ACTIVITY.
From the listing below, output only the lines starting at the line that has "D1: LED (A IND, K" and ending at the line that has "R9: 330k (GND, N004) -> 330k (GND, N005)", exactly as they appear, ends included.

STUDY MATERIAL.
....................

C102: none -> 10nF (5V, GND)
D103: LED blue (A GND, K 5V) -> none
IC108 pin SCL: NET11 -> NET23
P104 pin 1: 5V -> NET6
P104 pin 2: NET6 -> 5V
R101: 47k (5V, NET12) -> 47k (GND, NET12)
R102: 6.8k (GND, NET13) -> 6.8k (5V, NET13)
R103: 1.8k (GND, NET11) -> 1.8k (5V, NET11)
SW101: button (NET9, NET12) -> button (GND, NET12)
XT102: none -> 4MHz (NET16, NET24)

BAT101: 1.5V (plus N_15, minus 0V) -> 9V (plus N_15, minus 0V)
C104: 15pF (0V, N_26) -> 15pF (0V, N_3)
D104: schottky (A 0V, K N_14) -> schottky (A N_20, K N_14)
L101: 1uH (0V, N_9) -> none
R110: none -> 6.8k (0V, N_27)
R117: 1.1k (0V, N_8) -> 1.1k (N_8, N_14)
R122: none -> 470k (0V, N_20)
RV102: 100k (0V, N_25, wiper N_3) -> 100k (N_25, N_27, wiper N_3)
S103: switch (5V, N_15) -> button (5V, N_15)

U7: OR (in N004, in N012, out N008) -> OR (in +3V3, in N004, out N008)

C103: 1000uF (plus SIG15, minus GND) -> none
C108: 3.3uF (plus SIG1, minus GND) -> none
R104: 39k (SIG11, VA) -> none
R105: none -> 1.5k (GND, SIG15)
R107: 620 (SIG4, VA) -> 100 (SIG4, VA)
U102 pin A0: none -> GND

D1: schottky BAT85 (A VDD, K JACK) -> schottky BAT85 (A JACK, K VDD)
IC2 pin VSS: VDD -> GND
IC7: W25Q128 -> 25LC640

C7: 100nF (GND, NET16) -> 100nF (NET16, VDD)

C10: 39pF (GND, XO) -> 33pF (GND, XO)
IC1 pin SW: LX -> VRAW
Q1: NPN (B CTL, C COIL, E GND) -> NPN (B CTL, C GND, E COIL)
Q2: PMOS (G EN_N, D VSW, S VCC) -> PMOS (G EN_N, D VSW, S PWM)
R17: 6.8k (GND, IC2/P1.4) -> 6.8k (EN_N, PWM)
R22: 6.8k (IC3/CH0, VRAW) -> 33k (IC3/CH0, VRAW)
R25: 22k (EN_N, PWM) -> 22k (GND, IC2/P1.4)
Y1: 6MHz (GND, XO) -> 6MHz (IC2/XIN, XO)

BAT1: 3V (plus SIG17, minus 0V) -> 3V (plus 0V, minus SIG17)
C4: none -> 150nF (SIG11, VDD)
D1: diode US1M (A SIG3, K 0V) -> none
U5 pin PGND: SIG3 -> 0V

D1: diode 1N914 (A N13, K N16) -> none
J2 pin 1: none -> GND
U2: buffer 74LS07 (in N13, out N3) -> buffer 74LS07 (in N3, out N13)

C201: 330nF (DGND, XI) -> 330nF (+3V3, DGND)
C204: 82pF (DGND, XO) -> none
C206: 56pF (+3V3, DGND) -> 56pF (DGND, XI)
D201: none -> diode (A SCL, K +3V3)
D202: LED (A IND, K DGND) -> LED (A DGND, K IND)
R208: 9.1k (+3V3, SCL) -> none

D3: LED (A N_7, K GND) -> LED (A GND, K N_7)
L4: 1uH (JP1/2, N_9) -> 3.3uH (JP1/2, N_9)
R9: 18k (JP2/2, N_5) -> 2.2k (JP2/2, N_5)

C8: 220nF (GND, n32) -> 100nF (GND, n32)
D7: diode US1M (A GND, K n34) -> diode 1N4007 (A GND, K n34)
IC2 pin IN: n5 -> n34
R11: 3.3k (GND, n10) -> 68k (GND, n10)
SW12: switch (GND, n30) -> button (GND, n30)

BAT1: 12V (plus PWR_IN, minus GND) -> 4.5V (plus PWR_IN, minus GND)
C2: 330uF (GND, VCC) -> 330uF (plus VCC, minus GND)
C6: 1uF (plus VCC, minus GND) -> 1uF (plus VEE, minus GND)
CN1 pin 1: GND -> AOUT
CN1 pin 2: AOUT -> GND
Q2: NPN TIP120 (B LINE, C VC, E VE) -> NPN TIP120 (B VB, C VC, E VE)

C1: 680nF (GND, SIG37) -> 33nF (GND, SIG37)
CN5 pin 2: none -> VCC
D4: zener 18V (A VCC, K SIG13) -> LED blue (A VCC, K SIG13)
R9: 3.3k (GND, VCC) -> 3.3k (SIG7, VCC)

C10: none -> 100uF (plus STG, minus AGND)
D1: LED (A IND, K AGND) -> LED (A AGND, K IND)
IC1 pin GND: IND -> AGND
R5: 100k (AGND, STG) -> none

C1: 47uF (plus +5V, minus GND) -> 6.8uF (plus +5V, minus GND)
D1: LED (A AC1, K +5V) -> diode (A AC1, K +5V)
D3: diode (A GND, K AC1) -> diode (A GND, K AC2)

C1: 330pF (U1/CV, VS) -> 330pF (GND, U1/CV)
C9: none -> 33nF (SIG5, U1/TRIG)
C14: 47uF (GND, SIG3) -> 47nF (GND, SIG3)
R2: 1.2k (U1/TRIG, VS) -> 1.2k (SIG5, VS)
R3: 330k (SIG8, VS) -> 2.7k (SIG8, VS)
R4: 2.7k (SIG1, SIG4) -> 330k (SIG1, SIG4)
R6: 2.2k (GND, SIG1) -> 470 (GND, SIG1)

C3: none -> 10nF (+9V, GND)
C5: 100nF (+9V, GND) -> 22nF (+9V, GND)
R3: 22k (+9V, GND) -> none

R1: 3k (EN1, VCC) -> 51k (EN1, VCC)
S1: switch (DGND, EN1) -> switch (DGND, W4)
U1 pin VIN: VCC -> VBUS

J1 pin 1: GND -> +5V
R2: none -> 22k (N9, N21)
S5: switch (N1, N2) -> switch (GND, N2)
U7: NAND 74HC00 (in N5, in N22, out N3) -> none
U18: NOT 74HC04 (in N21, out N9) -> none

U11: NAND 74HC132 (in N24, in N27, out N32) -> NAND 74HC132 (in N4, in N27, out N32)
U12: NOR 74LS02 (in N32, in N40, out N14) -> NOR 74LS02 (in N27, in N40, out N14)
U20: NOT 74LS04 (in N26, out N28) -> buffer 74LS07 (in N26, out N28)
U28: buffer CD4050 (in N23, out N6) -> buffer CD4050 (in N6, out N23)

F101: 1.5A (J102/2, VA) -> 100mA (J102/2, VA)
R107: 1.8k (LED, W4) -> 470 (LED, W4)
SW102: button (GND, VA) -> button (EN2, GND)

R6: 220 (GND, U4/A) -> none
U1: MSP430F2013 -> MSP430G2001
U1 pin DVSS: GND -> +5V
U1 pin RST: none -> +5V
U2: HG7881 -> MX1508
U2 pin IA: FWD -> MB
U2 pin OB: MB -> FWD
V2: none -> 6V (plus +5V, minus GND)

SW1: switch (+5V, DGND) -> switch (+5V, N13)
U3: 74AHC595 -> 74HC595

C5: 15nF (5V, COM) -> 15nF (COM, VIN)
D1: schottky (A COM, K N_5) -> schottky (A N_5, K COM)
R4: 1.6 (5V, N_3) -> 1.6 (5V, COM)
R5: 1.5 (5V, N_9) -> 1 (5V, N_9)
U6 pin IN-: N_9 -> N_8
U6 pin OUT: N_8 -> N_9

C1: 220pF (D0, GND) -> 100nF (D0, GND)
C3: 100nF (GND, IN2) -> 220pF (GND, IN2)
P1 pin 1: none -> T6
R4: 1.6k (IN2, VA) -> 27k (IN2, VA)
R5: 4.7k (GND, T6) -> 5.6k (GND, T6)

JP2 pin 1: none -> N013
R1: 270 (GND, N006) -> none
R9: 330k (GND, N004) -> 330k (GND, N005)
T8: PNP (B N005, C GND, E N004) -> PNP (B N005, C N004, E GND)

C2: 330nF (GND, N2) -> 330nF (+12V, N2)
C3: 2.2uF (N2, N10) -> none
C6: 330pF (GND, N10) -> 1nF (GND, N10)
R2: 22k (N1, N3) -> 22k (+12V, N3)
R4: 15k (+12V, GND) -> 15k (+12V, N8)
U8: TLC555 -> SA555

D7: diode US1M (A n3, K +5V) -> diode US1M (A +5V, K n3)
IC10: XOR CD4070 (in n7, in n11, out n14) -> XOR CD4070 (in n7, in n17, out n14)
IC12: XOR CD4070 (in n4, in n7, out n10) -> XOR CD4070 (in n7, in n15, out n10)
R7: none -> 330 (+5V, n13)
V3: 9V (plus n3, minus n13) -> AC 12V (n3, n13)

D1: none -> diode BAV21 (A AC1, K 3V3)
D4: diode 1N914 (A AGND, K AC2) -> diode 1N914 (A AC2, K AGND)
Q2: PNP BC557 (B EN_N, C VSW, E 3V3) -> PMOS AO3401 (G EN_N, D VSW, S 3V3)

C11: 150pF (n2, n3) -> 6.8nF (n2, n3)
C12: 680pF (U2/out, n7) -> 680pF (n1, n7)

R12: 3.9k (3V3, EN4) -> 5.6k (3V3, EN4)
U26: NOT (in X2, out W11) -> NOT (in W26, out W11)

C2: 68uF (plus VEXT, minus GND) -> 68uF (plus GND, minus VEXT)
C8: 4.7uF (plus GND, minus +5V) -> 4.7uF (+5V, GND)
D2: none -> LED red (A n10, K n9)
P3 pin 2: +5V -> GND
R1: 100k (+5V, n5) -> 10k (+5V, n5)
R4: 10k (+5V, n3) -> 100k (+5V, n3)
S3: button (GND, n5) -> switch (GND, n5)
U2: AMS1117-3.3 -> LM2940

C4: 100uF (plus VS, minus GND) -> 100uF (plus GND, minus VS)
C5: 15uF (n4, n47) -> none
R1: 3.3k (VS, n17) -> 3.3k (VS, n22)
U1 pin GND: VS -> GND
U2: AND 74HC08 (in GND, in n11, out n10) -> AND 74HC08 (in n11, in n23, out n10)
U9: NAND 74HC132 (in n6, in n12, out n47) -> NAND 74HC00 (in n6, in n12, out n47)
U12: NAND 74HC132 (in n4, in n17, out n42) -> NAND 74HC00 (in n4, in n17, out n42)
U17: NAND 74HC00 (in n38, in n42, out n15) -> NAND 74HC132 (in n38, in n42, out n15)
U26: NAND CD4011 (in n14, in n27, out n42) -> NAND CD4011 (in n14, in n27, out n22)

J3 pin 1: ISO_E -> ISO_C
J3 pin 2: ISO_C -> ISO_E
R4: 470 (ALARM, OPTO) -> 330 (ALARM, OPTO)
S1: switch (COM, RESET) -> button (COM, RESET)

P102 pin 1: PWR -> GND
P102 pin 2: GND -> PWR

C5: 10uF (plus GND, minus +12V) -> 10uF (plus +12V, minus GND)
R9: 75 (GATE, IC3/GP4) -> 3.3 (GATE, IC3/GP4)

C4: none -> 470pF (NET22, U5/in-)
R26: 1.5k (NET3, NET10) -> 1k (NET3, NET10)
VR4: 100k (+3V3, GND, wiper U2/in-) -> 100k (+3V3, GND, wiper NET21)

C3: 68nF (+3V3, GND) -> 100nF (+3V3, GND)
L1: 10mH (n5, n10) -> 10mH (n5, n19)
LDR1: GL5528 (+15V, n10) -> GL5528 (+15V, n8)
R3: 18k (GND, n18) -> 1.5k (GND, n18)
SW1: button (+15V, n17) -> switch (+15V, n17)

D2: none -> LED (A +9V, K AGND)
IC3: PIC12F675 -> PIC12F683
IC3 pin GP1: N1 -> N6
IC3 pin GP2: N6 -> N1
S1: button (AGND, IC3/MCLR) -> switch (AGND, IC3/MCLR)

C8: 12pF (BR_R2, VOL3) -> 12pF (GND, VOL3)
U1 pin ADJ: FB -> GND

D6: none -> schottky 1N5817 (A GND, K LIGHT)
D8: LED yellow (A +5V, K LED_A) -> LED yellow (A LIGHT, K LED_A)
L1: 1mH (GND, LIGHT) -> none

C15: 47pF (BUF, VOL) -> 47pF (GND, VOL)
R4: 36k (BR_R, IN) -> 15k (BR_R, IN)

....................

RESPONSE BOX.
D1: LED (A IND, K AGND) -> LED (A AGND, K IND)
IC1 pin GND: IND -> AGND
R5: 100k (AGND, STG) -> none

C1: 47uF (plus +5V, minus GND) -> 6.8uF (plus +5V, minus GND)
D1: LED (A AC1, K +5V) -> diode (A AC1, K +5V)
D3: diode (A GND, K AC1) -> diode (A GND, K AC2)

C1: 330pF (U1/CV, VS) -> 330pF (GND, U1/CV)
C9: none -> 33nF (SIG5, U1/TRIG)
C14: 47uF (GND, SIG3) -> 47nF (GND, SIG3)
R2: 1.2k (U1/TRIG, VS) -> 1.2k (SIG5, VS)
R3: 330k (SIG8, VS) -> 2.7k (SIG8, VS)
R4: 2.7k (SIG1, SIG4) -> 330k (SIG1, SIG4)
R6: 2.2k (GND, SIG1) -> 470 (GND, SIG1)

C3: none -> 10nF (+9V, GND)
C5: 100nF (+9V, GND) -> 22nF (+9V, GND)
R3: 22k (+9V, GND) -> none

R1: 3k (EN1, VCC) -> 51k (EN1, VCC)
S1: switch (DGND, EN1) -> switch (DGND, W4)
U1 pin VIN: VCC -> VBUS

J1 pin 1: GND -> +5V
R2: none -> 22k (N9, N21)
S5: switch (N1, N2) -> switch (GND, N2)
U7: NAND 74HC00 (in N5, in N22, out N3) -> none
U18: NOT 74HC04 (in N21, out N9) -> none

U11: NAND 74HC132 (in N24, in N27, out N32) -> NAND 74HC132 (in N4, in N27, out N32)
U12: NOR 74LS02 (in N32, in N40, out N14) -> NOR 74LS02 (in N27, in N40, out N14)
U20: NOT 74LS04 (in N26, out N28) -> buffer 74LS07 (in N26, out N28)
U28: buffer CD4050 (in N23, out N6) -> buffer CD4050 (in N6, out N23)

F101: 1.5A (J102/2, VA) -> 100mA (J102/2, VA)
R107: 1.8k (LED, W4) -> 470 (LED, W4)
SW102: button (GND, VA) -> button (EN2, GND)

R6: 220 (GND, U4/A) -> none
U1: MSP430F2013 -> MSP430G2001
U1 pin DVSS: GND -> +5V
U1 pin RST: none -> +5V
U2: HG7881 -> MX1508
U2 pin IA: FWD -> MB
U2 pin OB: MB -> FWD
V2: none -> 6V (plus +5V, minus GND)

SW1: switch (+5V, DGND) -> switch (+5V, N13)
U3: 74AHC595 -> 74HC595

C5: 15nF (5V, COM) -> 15nF (COM, VIN)
D1: schottky (A COM, K N_5) -> schottky (A N_5, K COM)
R4: 1.6 (5V, N_3) -> 1.6 (5V, COM)
R5: 1.5 (5V, N_9) -> 1 (5V, N_9)
U6 pin IN-: N_9 -> N_8
U6 pin OUT: N_8 -> N_9

C1: 220pF (D0, GND) -> 100nF (D0, GND)
C3: 100nF (GND, IN2) -> 220pF (GND, IN2)
P1 pin 1: none -> T6
R4: 1.6k (IN2, VA) -> 27k (IN2, VA)
R5: 4.7k (GND, T6) -> 5.6k (GND, T6)

JP2 pin 1: none -> N013
R1: 270 (GND, N006) -> none
R9: 330k (GND, N004) -> 330k (GND, N005)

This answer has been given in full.